§ **WHAT YOU ARE ASKED TO DO**
Reproduce, unchanged, everything from the first of the items below down to the line containing "yellow trapezoid: moved 7 px down", including both of those lines.

§ **RECORDS PROVIDED**
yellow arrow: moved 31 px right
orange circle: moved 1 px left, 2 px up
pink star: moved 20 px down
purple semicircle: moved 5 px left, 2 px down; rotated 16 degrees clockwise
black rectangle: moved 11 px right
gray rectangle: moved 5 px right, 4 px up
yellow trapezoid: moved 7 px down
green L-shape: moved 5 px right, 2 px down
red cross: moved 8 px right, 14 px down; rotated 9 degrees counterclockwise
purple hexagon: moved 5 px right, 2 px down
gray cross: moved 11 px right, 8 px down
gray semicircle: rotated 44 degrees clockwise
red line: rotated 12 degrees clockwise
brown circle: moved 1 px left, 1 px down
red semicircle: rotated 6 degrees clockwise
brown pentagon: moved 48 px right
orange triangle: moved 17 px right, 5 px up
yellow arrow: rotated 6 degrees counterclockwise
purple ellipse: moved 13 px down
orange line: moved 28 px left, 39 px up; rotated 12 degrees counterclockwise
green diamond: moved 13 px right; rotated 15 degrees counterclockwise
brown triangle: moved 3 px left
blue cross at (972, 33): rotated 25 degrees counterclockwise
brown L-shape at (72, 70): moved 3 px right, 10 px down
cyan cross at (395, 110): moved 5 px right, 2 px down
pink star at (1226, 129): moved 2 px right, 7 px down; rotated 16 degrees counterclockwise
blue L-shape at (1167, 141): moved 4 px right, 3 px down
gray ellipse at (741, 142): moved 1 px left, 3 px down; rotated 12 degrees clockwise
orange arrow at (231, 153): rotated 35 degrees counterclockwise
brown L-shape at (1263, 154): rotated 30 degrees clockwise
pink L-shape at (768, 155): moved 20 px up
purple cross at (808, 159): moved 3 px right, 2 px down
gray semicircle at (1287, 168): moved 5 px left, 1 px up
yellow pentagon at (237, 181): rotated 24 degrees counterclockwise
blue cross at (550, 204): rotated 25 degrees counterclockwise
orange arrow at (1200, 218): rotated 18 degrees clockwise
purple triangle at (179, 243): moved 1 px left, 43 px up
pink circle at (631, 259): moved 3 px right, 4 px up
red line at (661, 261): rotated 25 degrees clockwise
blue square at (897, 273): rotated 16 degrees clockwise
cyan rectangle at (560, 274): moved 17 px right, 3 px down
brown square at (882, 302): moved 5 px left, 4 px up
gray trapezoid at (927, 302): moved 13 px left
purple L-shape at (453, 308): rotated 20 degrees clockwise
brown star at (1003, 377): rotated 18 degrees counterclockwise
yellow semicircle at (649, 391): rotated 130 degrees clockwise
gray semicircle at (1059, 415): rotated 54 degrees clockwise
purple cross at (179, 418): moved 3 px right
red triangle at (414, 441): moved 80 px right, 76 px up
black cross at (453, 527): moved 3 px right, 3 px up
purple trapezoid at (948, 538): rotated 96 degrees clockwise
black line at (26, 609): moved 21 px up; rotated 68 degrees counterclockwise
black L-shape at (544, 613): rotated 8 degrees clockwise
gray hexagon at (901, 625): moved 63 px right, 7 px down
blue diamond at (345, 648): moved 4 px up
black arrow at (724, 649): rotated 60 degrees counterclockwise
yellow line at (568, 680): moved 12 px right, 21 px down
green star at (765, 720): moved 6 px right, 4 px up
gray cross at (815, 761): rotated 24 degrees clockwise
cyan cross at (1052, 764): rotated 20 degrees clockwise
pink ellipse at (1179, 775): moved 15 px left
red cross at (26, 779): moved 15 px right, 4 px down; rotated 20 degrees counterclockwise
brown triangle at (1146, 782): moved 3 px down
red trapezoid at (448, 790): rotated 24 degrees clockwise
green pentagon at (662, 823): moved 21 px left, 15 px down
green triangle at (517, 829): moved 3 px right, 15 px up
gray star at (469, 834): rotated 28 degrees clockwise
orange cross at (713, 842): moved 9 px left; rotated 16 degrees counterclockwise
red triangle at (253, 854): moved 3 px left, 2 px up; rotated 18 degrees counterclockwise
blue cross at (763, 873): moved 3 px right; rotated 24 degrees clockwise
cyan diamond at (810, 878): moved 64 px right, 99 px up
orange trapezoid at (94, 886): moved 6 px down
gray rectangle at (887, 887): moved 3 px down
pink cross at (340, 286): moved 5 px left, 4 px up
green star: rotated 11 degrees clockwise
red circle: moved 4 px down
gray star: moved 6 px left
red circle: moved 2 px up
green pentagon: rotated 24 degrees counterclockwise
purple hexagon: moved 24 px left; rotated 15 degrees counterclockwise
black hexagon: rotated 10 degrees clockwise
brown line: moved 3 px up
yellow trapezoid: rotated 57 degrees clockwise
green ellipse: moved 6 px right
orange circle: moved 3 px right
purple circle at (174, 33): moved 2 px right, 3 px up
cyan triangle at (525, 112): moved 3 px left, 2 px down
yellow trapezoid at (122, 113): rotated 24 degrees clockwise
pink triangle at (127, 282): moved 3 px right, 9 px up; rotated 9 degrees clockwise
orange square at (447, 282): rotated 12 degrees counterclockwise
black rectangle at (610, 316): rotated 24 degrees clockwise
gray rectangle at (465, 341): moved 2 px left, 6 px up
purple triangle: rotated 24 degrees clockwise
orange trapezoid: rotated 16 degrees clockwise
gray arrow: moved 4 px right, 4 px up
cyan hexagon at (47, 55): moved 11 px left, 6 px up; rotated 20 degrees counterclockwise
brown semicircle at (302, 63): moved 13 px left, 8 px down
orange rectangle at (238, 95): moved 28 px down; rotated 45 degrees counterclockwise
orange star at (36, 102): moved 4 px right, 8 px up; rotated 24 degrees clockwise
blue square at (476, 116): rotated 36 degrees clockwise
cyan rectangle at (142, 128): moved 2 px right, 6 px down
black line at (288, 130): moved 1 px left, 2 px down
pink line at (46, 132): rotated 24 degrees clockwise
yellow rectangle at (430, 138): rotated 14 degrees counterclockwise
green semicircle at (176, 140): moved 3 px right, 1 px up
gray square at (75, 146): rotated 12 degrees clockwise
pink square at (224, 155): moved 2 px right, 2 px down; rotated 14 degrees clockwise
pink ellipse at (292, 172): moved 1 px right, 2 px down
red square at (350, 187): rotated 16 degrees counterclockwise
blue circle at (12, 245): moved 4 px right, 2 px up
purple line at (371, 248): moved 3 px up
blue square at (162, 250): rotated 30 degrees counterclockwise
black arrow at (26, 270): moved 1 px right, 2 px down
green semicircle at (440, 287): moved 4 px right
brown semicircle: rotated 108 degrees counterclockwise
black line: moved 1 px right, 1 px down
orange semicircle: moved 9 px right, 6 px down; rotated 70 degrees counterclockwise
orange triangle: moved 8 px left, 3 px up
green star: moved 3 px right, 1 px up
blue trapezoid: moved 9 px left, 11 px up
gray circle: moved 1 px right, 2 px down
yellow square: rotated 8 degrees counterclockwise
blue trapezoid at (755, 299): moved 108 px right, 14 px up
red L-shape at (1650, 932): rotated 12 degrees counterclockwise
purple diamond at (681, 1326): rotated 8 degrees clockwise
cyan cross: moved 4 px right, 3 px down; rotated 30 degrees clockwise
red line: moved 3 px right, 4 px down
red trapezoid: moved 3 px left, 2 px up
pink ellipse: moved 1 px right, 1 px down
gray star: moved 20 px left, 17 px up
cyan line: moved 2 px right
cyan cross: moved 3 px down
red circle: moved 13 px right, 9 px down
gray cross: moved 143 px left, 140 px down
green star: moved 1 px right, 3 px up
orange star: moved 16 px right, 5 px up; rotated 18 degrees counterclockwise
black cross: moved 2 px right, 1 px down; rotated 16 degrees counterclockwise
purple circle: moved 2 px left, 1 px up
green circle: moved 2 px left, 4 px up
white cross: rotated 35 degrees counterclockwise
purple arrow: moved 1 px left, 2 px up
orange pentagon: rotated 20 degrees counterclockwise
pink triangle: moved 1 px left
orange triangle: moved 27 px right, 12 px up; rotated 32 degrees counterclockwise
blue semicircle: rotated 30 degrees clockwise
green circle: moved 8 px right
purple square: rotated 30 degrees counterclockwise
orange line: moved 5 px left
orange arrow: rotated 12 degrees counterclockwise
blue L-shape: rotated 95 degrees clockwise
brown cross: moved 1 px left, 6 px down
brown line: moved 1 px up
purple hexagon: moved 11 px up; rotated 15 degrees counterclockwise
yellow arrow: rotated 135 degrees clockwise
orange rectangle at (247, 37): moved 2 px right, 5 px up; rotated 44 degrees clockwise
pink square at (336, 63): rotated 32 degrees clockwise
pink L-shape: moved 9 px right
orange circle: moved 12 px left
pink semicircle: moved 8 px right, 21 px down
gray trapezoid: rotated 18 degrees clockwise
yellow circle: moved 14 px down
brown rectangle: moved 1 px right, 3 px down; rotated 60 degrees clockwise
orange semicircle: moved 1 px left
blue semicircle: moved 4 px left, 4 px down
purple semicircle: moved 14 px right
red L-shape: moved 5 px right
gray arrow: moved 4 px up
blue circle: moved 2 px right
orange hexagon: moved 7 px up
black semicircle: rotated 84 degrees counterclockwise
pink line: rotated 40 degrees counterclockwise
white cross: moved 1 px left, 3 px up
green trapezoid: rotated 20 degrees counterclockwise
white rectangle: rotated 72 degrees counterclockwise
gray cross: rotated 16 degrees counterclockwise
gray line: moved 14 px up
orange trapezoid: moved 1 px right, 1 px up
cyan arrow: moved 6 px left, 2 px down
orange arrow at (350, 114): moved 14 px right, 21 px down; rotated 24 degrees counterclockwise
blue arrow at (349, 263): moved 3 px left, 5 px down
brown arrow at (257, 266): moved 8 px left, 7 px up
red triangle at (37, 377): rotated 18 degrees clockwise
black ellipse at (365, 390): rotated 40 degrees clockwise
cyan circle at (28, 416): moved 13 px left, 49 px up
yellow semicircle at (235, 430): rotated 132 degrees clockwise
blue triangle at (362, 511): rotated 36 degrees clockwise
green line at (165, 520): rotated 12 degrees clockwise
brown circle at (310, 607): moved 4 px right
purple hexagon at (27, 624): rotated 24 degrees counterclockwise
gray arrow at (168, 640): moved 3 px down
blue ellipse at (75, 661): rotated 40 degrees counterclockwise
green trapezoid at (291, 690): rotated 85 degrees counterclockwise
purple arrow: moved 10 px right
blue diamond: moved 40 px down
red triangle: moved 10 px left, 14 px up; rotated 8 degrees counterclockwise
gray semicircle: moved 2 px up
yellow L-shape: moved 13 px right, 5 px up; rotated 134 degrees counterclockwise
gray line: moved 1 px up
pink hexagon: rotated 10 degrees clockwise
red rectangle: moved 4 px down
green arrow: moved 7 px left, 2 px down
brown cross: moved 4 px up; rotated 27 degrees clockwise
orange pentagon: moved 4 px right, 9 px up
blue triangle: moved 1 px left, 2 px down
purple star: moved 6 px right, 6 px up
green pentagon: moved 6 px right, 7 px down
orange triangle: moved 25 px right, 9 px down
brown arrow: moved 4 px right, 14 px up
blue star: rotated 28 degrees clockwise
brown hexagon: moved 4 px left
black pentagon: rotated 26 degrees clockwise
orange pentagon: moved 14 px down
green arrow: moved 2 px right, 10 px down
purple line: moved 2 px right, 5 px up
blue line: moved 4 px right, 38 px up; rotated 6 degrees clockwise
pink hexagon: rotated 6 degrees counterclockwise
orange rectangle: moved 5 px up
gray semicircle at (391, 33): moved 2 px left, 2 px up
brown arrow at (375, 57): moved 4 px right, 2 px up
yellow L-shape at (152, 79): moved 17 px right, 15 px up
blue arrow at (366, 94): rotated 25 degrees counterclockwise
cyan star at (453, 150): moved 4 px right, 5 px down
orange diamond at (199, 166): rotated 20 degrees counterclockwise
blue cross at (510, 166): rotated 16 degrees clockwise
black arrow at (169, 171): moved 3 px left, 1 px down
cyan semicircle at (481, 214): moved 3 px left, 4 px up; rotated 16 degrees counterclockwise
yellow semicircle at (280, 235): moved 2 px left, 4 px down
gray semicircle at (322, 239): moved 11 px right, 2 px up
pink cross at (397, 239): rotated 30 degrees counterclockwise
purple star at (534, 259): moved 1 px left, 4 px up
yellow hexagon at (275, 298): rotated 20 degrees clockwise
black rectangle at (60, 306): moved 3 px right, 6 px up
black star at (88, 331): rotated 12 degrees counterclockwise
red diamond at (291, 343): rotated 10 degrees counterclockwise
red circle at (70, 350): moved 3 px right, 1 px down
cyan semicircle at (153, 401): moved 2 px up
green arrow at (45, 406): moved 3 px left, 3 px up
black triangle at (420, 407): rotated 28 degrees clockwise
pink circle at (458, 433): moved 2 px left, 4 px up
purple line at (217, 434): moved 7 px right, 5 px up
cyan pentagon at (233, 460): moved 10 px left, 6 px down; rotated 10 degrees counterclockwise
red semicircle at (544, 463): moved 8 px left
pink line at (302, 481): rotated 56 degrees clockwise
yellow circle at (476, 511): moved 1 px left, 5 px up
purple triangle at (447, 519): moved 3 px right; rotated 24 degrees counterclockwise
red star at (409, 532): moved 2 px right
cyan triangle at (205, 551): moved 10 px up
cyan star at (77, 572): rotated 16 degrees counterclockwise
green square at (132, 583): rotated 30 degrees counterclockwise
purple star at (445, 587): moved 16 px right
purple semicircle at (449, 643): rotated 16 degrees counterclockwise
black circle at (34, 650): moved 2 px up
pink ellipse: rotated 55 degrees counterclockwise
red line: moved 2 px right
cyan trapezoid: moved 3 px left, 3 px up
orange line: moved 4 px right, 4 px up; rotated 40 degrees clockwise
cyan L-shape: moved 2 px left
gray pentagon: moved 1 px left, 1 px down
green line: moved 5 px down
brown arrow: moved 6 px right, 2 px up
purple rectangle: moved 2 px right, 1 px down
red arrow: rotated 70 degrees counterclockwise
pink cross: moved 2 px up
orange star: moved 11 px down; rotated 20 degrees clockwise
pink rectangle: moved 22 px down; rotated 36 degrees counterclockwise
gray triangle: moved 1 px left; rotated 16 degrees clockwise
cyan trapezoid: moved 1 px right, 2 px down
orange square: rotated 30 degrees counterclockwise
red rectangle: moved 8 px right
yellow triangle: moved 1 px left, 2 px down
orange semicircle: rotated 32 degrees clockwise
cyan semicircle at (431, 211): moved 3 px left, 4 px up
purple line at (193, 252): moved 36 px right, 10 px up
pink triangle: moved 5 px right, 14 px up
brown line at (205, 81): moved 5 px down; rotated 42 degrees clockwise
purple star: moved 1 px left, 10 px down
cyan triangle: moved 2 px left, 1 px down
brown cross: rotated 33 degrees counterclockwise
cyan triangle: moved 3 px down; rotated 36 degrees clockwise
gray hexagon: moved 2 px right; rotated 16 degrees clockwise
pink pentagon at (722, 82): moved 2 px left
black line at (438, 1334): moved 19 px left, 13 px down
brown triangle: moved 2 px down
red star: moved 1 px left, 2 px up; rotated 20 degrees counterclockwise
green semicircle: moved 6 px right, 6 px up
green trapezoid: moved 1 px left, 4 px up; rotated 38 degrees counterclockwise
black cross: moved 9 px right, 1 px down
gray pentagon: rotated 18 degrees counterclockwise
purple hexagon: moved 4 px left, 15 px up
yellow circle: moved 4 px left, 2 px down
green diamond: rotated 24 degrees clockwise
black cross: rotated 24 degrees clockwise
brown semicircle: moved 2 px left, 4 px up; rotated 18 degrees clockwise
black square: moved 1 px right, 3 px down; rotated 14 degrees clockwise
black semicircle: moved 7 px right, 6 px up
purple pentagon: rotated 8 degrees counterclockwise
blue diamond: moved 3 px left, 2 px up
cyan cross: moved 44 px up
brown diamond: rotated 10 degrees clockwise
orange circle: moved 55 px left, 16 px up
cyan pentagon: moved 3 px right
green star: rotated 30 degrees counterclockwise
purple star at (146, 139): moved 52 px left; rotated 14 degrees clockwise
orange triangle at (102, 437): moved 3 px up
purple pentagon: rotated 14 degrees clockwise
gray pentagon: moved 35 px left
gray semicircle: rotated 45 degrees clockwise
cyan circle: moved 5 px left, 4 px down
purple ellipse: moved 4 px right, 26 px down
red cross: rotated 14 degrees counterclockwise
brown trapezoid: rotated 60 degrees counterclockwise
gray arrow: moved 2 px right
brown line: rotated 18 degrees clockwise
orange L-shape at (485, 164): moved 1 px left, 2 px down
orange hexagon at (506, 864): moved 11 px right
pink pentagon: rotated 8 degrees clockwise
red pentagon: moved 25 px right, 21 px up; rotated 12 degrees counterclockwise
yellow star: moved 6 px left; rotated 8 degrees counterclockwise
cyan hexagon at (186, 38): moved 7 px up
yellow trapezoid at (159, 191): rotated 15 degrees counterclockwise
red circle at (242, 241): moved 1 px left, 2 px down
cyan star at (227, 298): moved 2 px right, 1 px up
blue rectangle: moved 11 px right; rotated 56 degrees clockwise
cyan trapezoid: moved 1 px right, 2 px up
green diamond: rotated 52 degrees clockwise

§ **WORKED ANSWER**
yellow arrow: moved 31 px right
orange circle: moved 1 px left, 2 px up
pink star: moved 20 px down
purple semicircle: moved 5 px left, 2 px down; rotated 16 degrees clockwise
black rectangle: moved 11 px right
gray rectangle: moved 5 px right, 4 px up
yellow trapezoid: moved 7 px down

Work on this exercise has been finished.